◆ Provided entries ◆
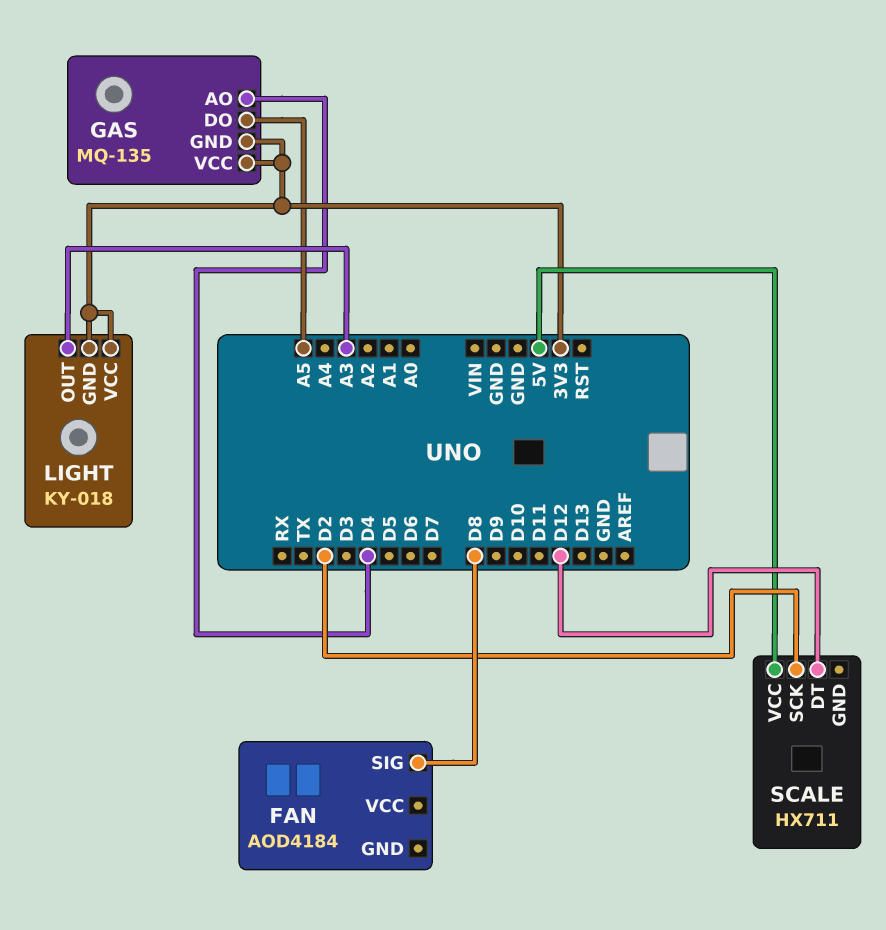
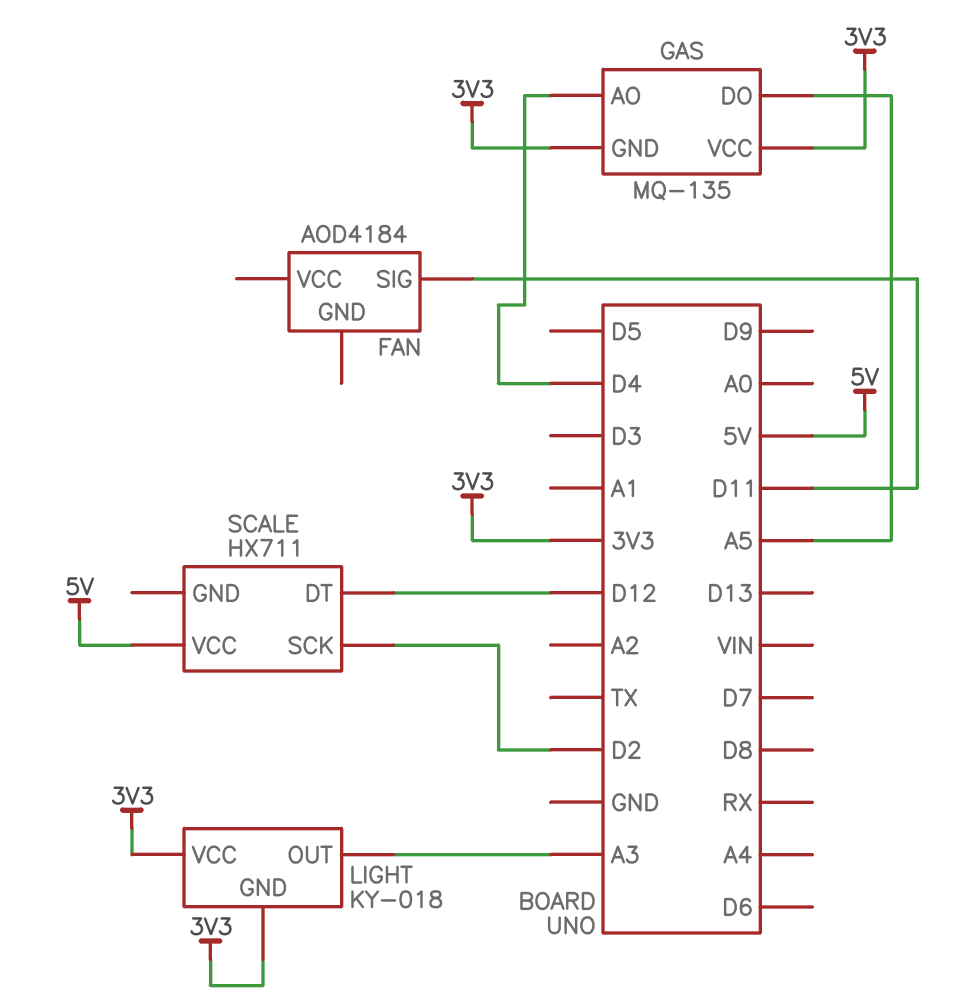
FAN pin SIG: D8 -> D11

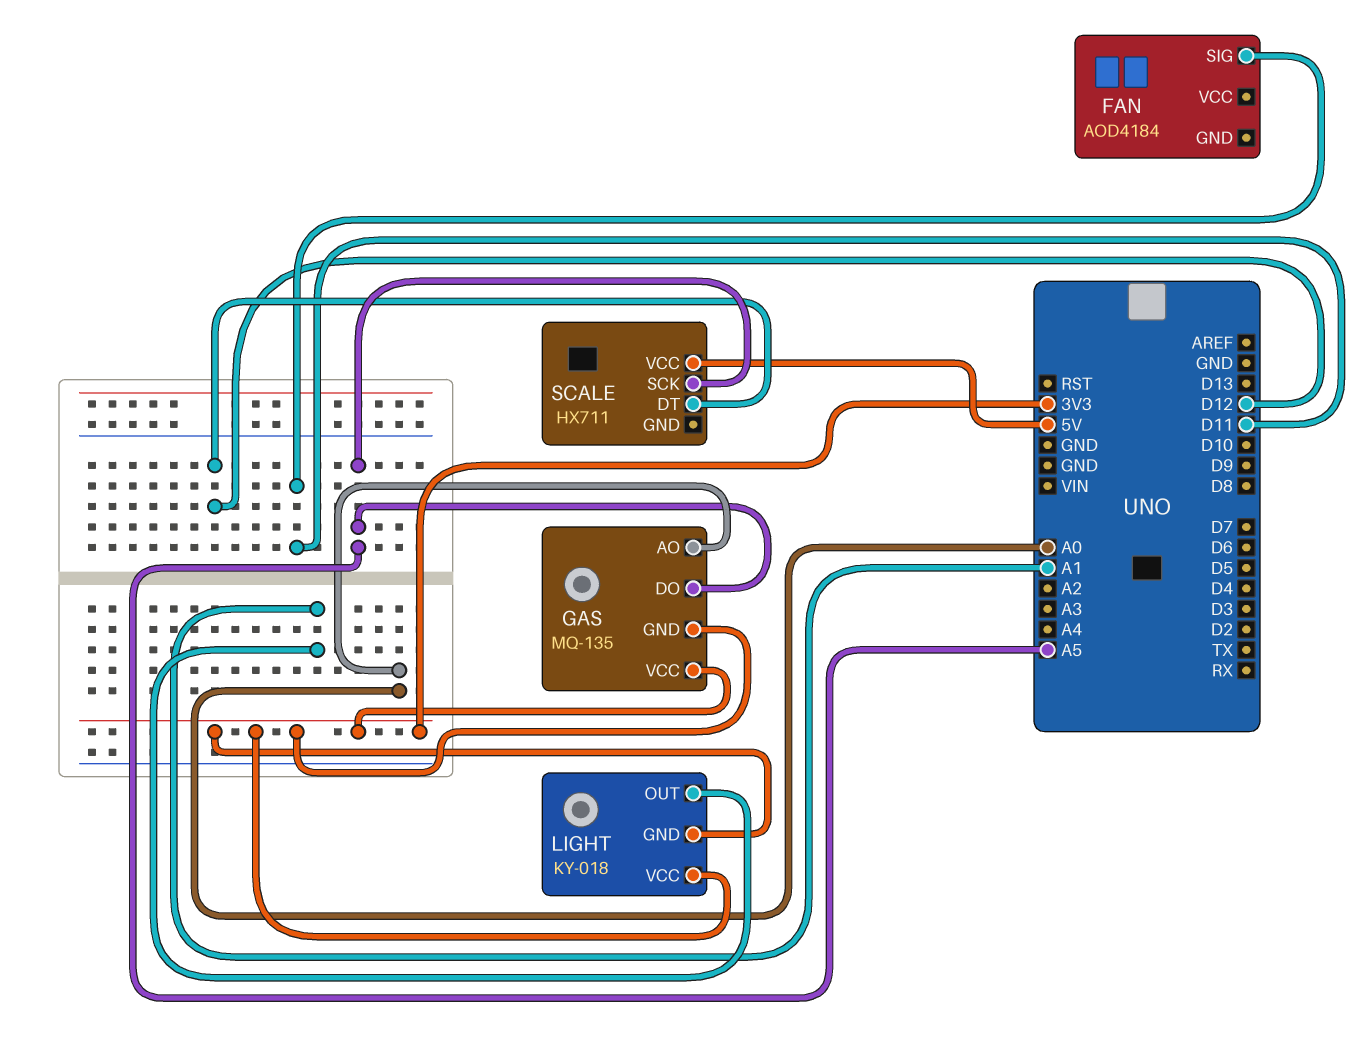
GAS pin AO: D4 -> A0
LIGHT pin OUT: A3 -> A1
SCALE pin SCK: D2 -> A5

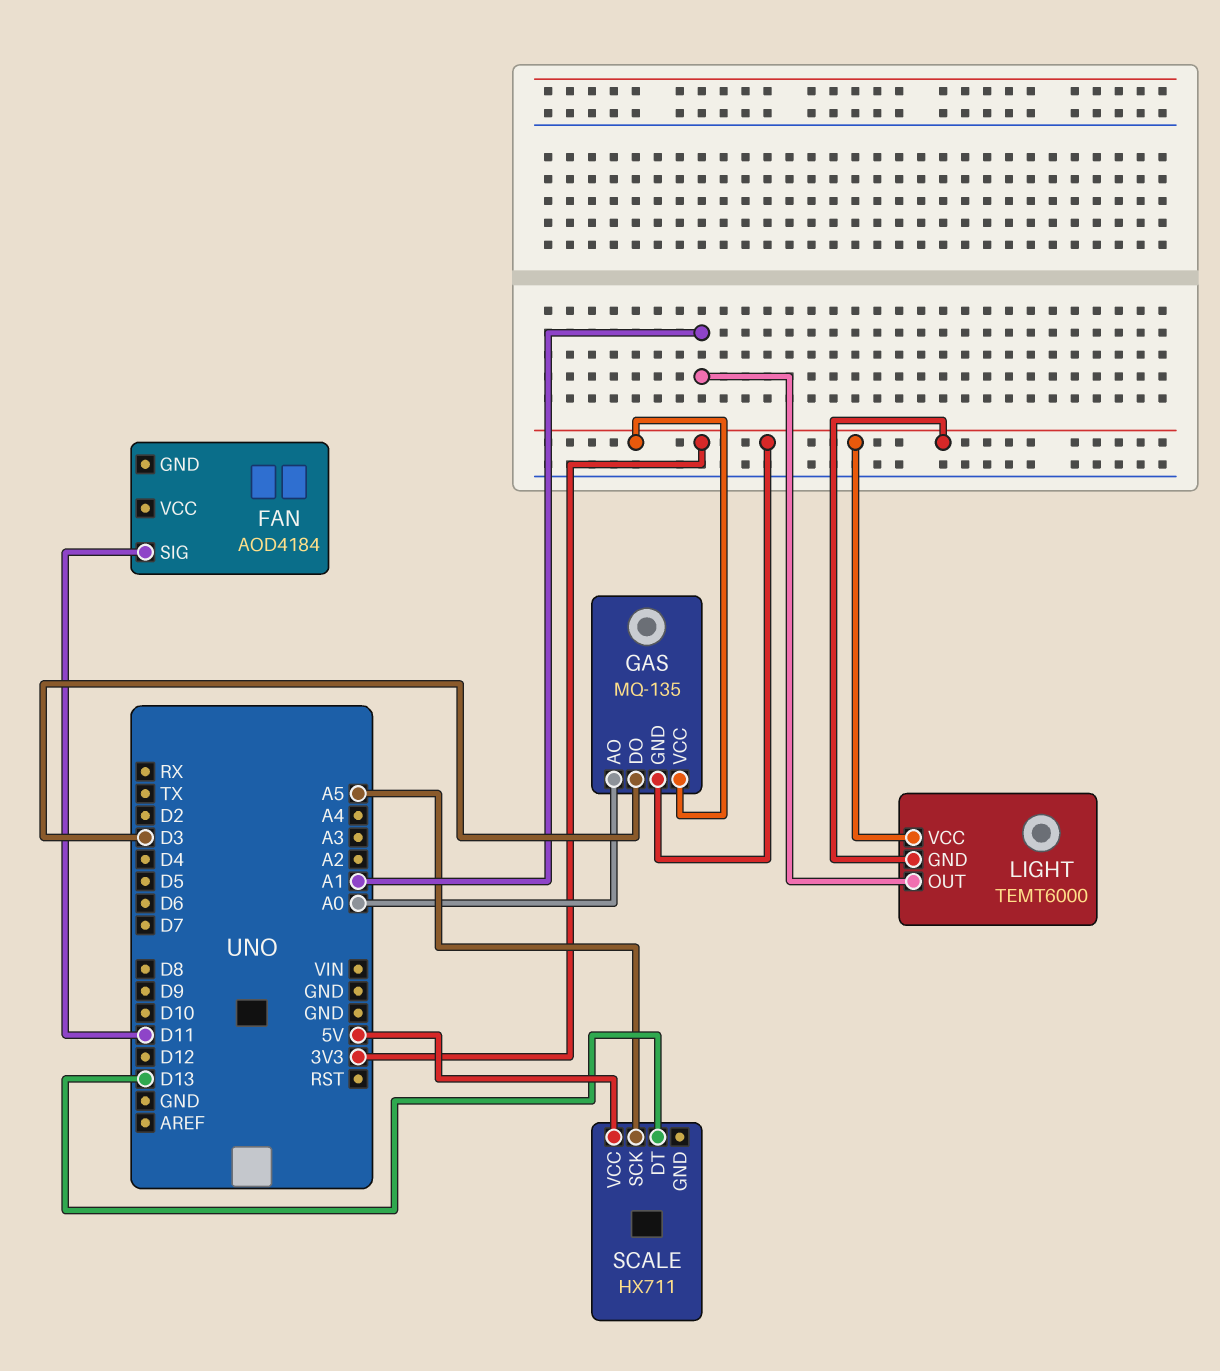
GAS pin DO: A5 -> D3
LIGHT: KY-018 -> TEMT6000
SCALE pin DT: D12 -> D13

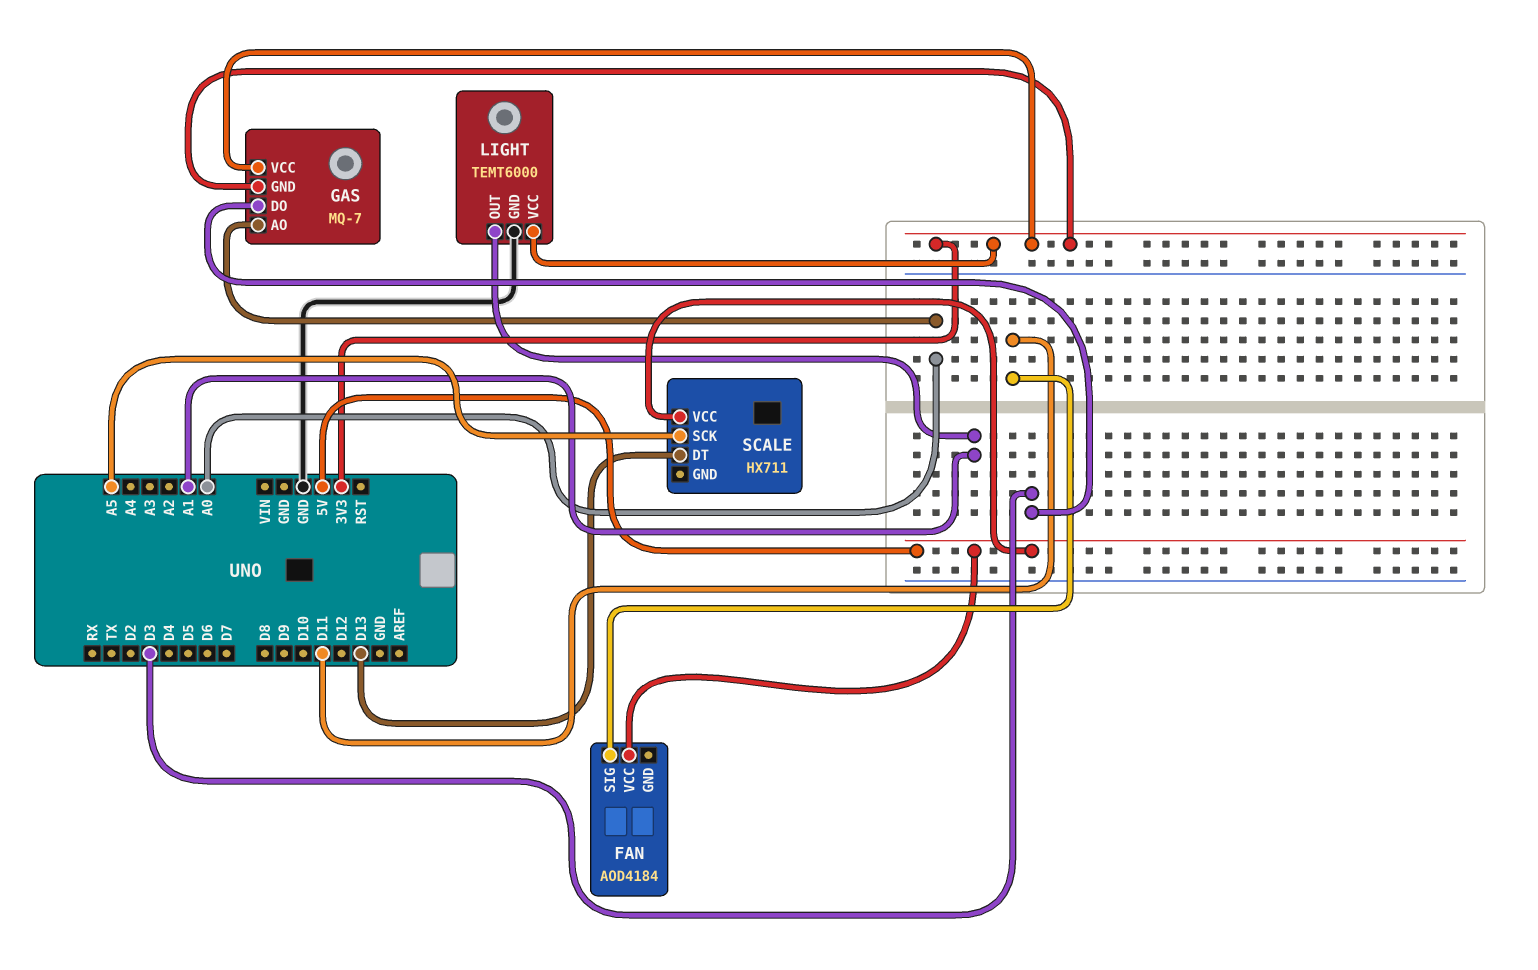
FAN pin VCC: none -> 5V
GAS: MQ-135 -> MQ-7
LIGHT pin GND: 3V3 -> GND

◆ Action item ◆
Output the listing exactly, pictures excluded.

◆ Your response ◆
FAN pin SIG: D8 -> D11

GAS pin AO: D4 -> A0
LIGHT pin OUT: A3 -> A1
SCALE pin SCK: D2 -> A5

GAS pin DO: A5 -> D3
LIGHT: KY-018 -> TEMT6000
SCALE pin DT: D12 -> D13

FAN pin VCC: none -> 5V
GAS: MQ-135 -> MQ-7
LIGHT pin GND: 3V3 -> GND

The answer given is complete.